### Your objective
Copy out all of the data that follows, exactly as it appears.

### Supplied records
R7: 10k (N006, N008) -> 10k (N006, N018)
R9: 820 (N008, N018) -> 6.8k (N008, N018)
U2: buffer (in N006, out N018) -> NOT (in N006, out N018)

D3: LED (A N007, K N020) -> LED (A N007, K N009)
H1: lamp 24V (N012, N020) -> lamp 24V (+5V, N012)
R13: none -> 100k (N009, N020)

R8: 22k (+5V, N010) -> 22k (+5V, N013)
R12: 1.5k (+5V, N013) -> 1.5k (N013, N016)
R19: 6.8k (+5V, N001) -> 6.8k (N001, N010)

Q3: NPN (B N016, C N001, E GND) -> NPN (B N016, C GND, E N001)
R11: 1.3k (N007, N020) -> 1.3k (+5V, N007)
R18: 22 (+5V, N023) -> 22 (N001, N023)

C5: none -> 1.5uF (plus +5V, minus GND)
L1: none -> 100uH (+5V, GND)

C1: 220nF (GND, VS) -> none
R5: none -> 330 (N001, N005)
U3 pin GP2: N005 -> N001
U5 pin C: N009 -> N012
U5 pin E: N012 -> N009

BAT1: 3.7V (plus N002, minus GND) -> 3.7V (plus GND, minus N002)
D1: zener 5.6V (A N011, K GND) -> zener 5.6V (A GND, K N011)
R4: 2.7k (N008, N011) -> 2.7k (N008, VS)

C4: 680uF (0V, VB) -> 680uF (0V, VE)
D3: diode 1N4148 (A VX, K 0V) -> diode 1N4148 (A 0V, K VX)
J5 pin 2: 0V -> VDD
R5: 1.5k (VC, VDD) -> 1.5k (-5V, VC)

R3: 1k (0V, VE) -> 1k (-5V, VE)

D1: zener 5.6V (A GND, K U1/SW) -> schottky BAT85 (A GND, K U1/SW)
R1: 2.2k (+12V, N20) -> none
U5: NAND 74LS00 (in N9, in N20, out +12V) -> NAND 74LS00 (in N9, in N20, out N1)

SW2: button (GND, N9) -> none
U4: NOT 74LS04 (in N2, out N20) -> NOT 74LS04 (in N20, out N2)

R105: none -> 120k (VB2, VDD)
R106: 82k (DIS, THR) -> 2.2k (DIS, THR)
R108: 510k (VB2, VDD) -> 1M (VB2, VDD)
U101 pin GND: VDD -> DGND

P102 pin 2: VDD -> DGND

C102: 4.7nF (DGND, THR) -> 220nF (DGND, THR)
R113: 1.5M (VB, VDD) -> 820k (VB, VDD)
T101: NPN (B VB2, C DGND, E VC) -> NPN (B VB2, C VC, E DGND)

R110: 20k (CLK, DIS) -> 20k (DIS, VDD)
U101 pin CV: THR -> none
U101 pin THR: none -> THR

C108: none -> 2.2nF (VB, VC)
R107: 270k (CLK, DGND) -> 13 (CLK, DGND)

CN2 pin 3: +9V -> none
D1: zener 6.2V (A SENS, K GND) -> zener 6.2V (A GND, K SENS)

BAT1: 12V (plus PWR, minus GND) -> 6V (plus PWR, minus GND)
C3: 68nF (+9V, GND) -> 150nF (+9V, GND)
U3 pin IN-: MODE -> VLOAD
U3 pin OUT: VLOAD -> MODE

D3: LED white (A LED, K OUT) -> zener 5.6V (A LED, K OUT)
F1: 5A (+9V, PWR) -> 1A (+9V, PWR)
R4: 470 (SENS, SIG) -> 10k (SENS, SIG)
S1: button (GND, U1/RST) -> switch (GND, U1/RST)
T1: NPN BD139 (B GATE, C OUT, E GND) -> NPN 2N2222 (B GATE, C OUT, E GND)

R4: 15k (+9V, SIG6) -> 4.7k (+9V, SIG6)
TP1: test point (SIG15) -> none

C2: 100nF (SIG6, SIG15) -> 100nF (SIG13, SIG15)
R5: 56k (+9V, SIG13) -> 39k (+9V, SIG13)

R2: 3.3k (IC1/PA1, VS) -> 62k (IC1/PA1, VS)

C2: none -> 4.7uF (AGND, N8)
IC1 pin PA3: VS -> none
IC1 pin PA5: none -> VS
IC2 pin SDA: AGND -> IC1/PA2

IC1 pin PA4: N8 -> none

### Solution to the problem
R7: 10k (N006, N008) -> 10k (N006, N018)
R9: 820 (N008, N018) -> 6.8k (N008, N018)
U2: buffer (in N006, out N018) -> NOT (in N006, out N018)

D3: LED (A N007, K N020) -> LED (A N007, K N009)
H1: lamp 24V (N012, N020) -> lamp 24V (+5V, N012)
R13: none -> 100k (N009, N020)

R8: 22k (+5V, N010) -> 22k (+5V, N013)
R12: 1.5k (+5V, N013) -> 1.5k (N013, N016)
R19: 6.8k (+5V, N001) -> 6.8k (N001, N010)

Q3: NPN (B N016, C N001, E GND) -> NPN (B N016, C GND, E N001)
R11: 1.3k (N007, N020) -> 1.3k (+5V, N007)
R18: 22 (+5V, N023) -> 22 (N001, N023)

C5: none -> 1.5uF (plus +5V, minus GND)
L1: none -> 100uH (+5V, GND)

C1: 220nF (GND, VS) -> none
R5: none -> 330 (N001, N005)
U3 pin GP2: N005 -> N001
U5 pin C: N009 -> N012
U5 pin E: N012 -> N009

BAT1: 3.7V (plus N002, minus GND) -> 3.7V (plus GND, minus N002)
D1: zener 5.6V (A N011, K GND) -> zener 5.6V (A GND, K N011)
R4: 2.7k (N008, N011) -> 2.7k (N008, VS)

C4: 680uF (0V, VB) -> 680uF (0V, VE)
D3: diode 1N4148 (A VX, K 0V) -> diode 1N4148 (A 0V, K VX)
J5 pin 2: 0V -> VDD
R5: 1.5k (VC, VDD) -> 1.5k (-5V, VC)

R3: 1k (0V, VE) -> 1k (-5V, VE)

D1: zener 5.6V (A GND, K U1/SW) -> schottky BAT85 (A GND, K U1/SW)
R1: 2.2k (+12V, N20) -> none
U5: NAND 74LS00 (in N9, in N20, out +12V) -> NAND 74LS00 (in N9, in N20, out N1)

SW2: button (GND, N9) -> none
U4: NOT 74LS04 (in N2, out N20) -> NOT 74LS04 (in N20, out N2)

R105: none -> 120k (VB2, VDD)
R106: 82k (DIS, THR) -> 2.2k (DIS, THR)
R108: 510k (VB2, VDD) -> 1M (VB2, VDD)
U101 pin GND: VDD -> DGND

P102 pin 2: VDD -> DGND

C102: 4.7nF (DGND, THR) -> 220nF (DGND, THR)
R113: 1.5M (VB, VDD) -> 820k (VB, VDD)
T101: NPN (B VB2, C DGND, E VC) -> NPN (B VB2, C VC, E DGND)

R110: 20k (CLK, DIS) -> 20k (DIS, VDD)
U101 pin CV: THR -> none
U101 pin THR: none -> THR

C108: none -> 2.2nF (VB, VC)
R107: 270k (CLK, DGND) -> 13 (CLK, DGND)

CN2 pin 3: +9V -> none
D1: zener 6.2V (A SENS, K GND) -> zener 6.2V (A GND, K SENS)

BAT1: 12V (plus PWR, minus GND) -> 6V (plus PWR, minus GND)
C3: 68nF (+9V, GND) -> 150nF (+9V, GND)
U3 pin IN-: MODE -> VLOAD
U3 pin OUT: VLOAD -> MODE

D3: LED white (A LED, K OUT) -> zener 5.6V (A LED, K OUT)
F1: 5A (+9V, PWR) -> 1A (+9V, PWR)
R4: 470 (SENS, SIG) -> 10k (SENS, SIG)
S1: button (GND, U1/RST) -> switch (GND, U1/RST)
T1: NPN BD139 (B GATE, C OUT, E GND) -> NPN 2N2222 (B GATE, C OUT, E GND)

R4: 15k (+9V, SIG6) -> 4.7k (+9V, SIG6)
TP1: test point (SIG15) -> none

C2: 100nF (SIG6, SIG15) -> 100nF (SIG13, SIG15)
R5: 56k (+9V, SIG13) -> 39k (+9V, SIG13)

R2: 3.3k (IC1/PA1, VS) -> 62k (IC1/PA1, VS)

C2: none -> 4.7uF (AGND, N8)
IC1 pin PA3: VS -> none
IC1 pin PA5: none -> VS
IC2 pin SDA: AGND -> IC1/PA2

IC1 pin PA4: N8 -> none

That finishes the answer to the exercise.